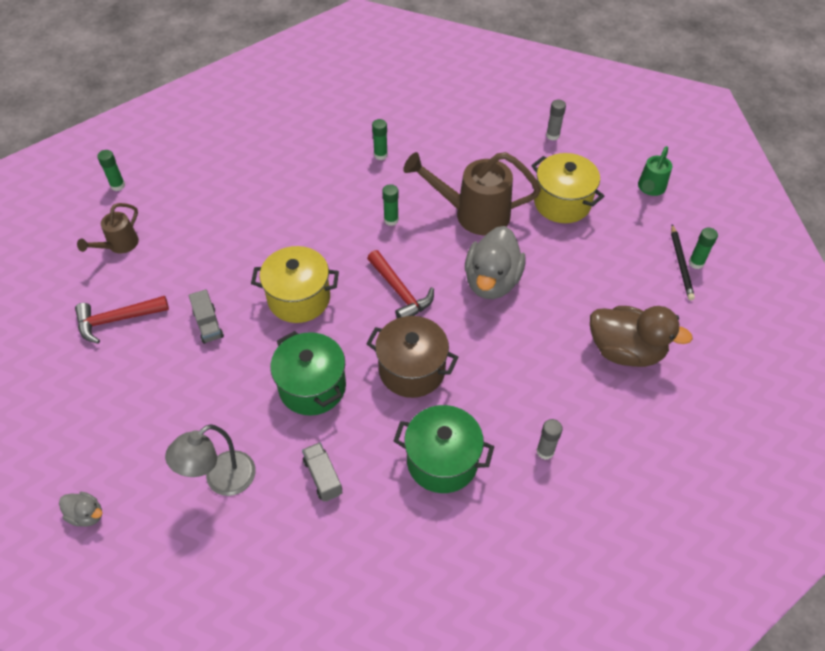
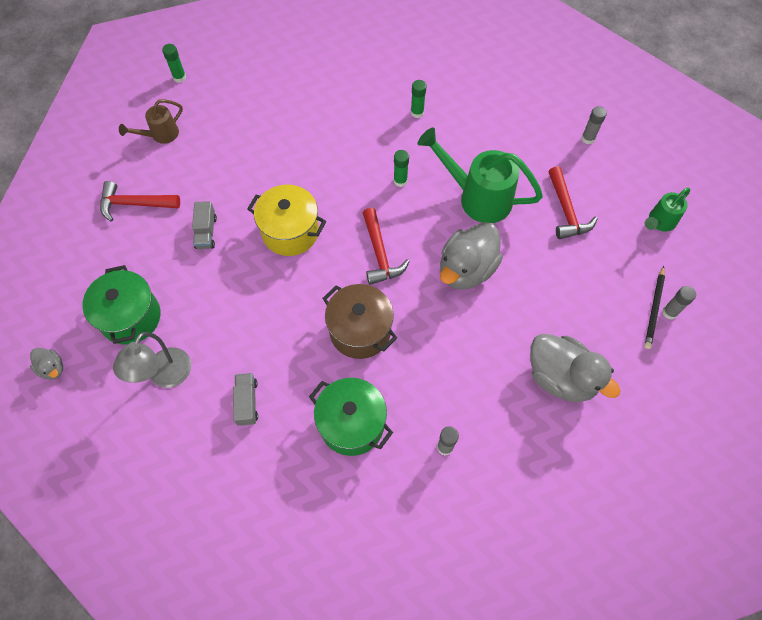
camera: 20 degrees right, 10 degrees up
(222, 480) = (165, 376): grey lamp -> grey lamp turned 45 degrees counterclockwise
(312, 387) = (269, 318): green pot -> green pot (131, 317)
(473, 214) = (477, 197): brown watering can -> green watering can
(562, 203) = (566, 211): yellow pot -> red hammer
(625, 350) = (561, 377): brown duck -> grey duck
(696, 263) = (669, 312): green glue stick -> grey glue stick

## WORK INSTRUCTIONS:
Restate the line containing "(625, 350) = (561, 377): brown" and every remaining line of the records word for word. Add nothing.

## FINISHED TASK:
(625, 350) = (561, 377): brown duck -> grey duck
(696, 263) = (669, 312): green glue stick -> grey glue stick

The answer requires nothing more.